→ **Exercise brief**:
From the entries, copy out every line in which the word "down" is found.

→ **Records supplied**:
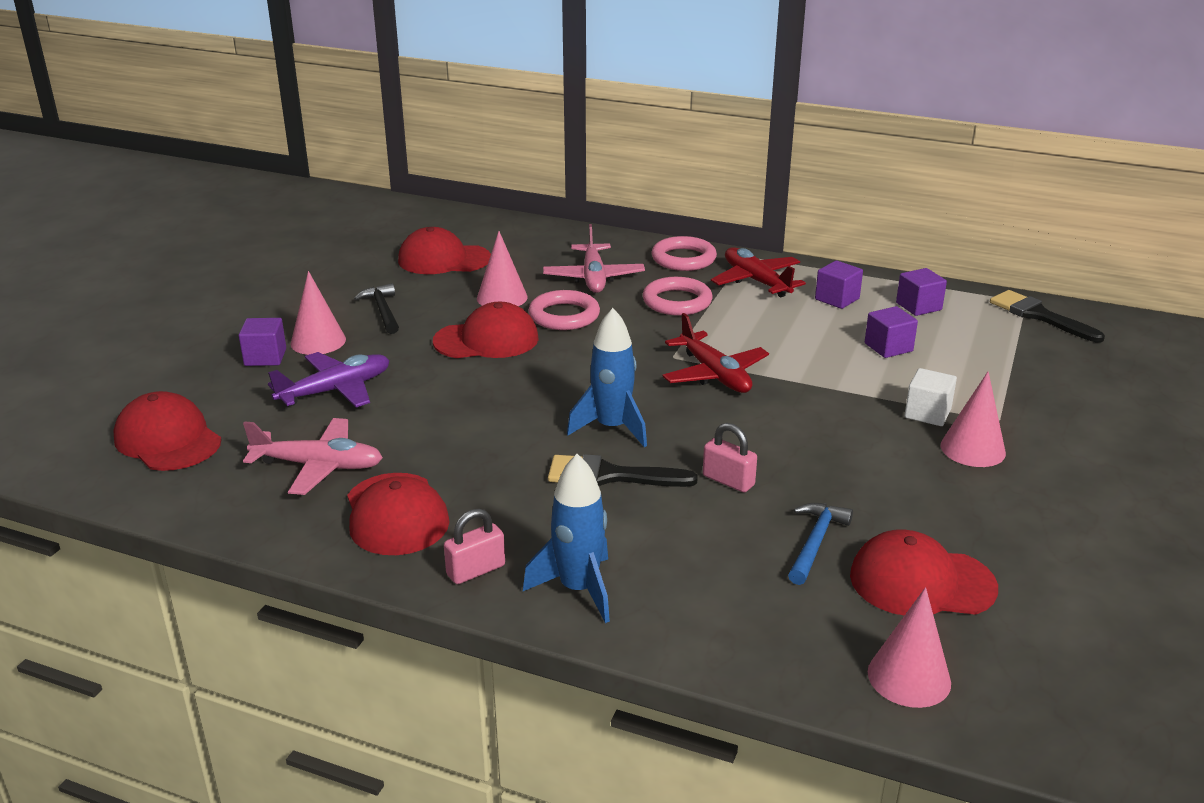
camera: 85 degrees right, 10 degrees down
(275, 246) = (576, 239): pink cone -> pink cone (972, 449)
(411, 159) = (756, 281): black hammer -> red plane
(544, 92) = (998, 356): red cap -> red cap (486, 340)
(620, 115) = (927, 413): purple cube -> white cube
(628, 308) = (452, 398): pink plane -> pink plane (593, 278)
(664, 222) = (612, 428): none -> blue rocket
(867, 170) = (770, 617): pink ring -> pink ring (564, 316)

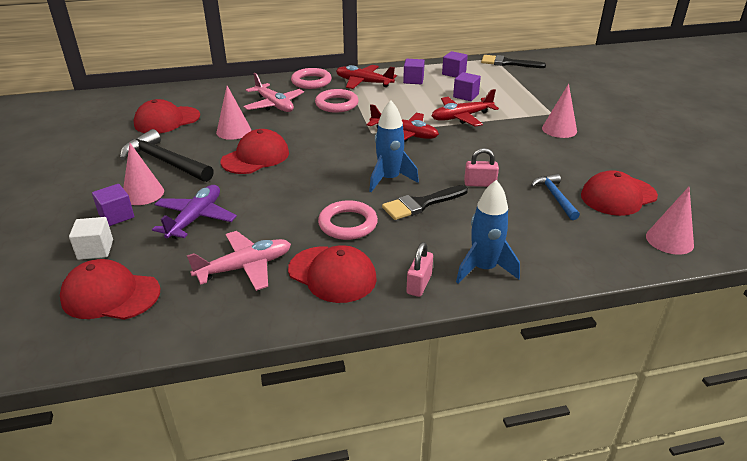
camera: 35 degrees left, 5 degrees up
(382, 310) = (164, 161): black hammer -> black hammer, size x1.70
(564, 316) = (284, 130): pink ring -> pink ring (348, 224)
(834, 377) = (461, 117): none -> red plane
(927, 413) = (521, 120): white cube -> white cube (95, 250)

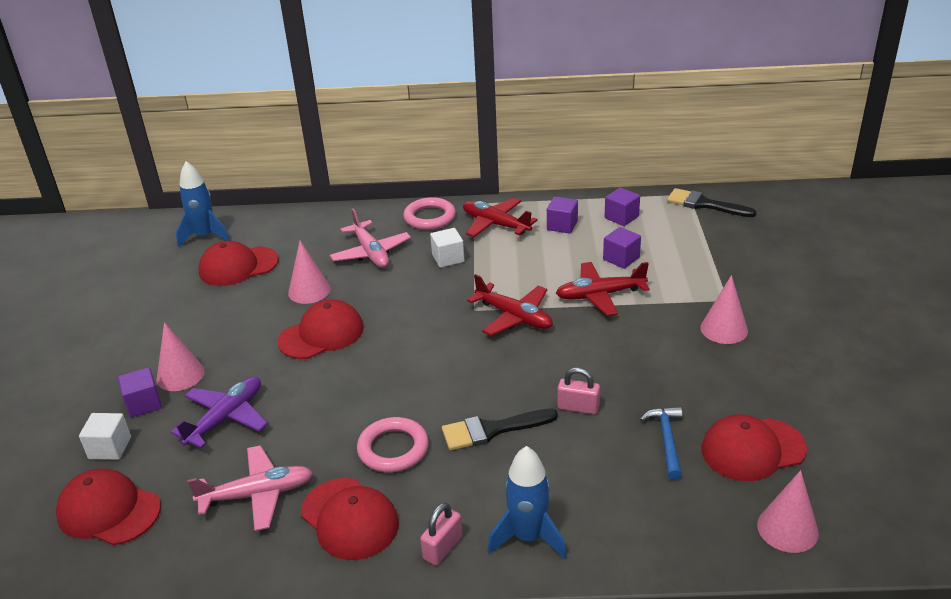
camera: 15 degrees right, 0 degrees up
(164, 161) = (217, 329): black hammer -> none
(337, 104) = (448, 258): pink ring -> white cube
(389, 179) = (467, 387): blue rocket -> blue rocket (205, 236)

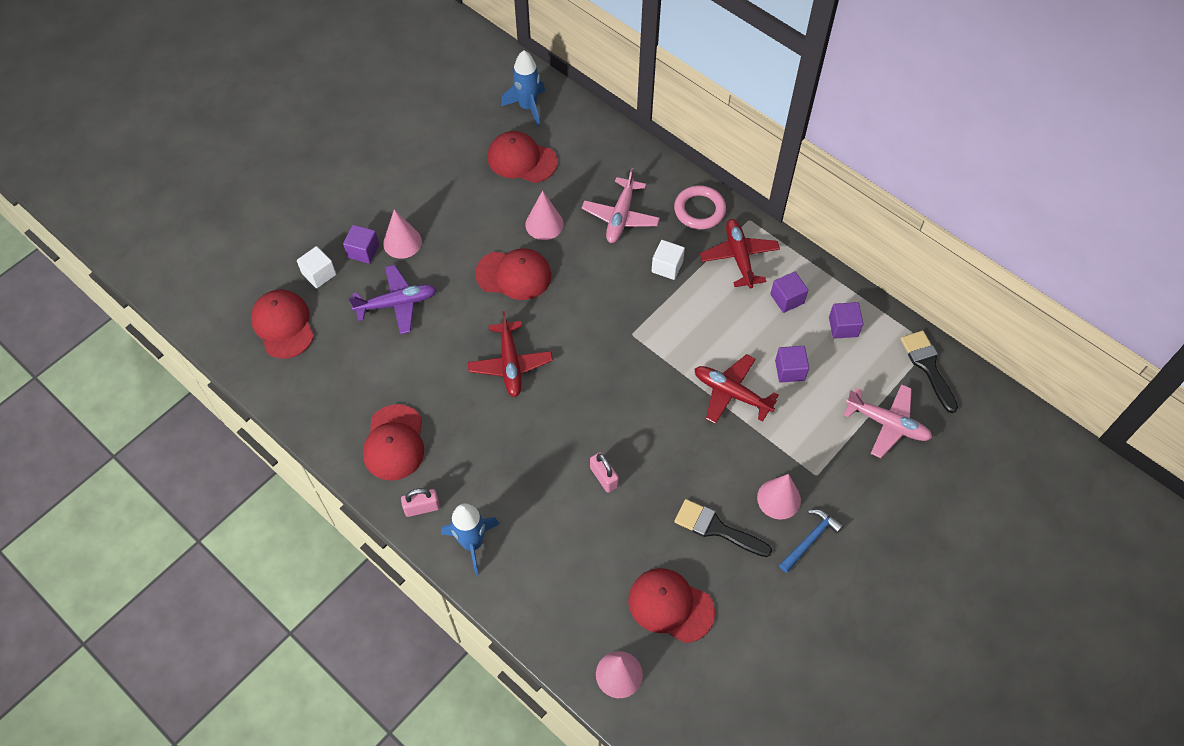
camera: 40 degrees right, 25 degrees up
(258, 494) = (364, 381): pink plane -> pink plane (887, 424)
(393, 449) = (464, 412): pink ring -> none
(492, 430) = (534, 448): black brush -> black brush (716, 528)
(514, 317) = (650, 364): red plane -> red plane (510, 364)
(667, 440) = (627, 551): blue hammer -> blue hammer (810, 539)

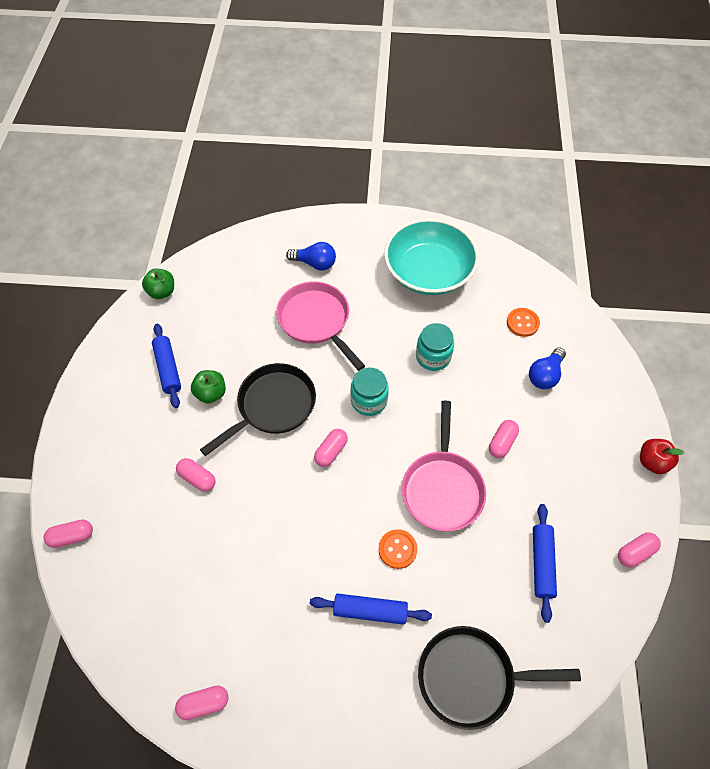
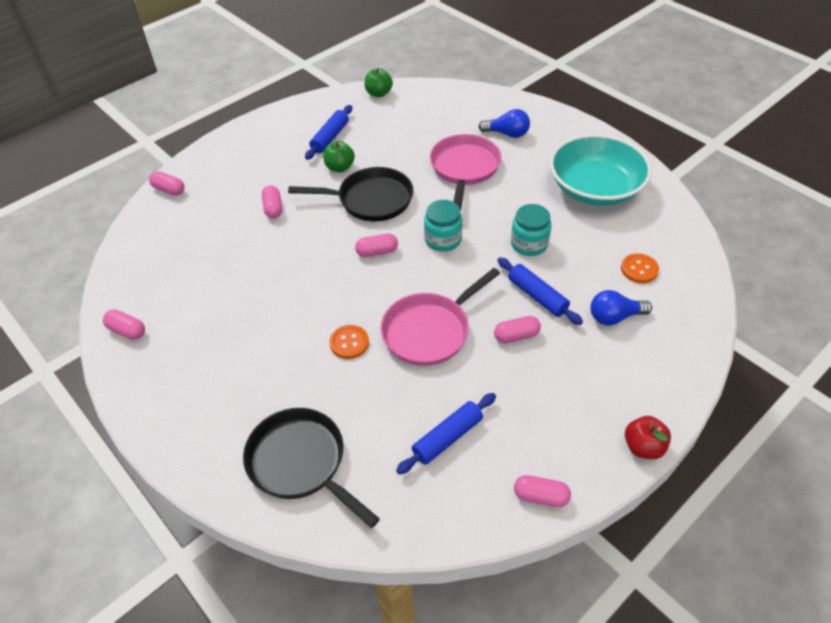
camera: 45 degrees right, 10 degrees down
(315, 263) = (507, 134): blue light bulb -> blue light bulb turned 45 degrees counterclockwise
(370, 611) = (284, 364): blue rolling pin -> blue rolling pin (537, 296)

→ **Response to this task**:
camera: 85 degrees right, 10 degrees down
camera: 45 degrees right, 10 degrees down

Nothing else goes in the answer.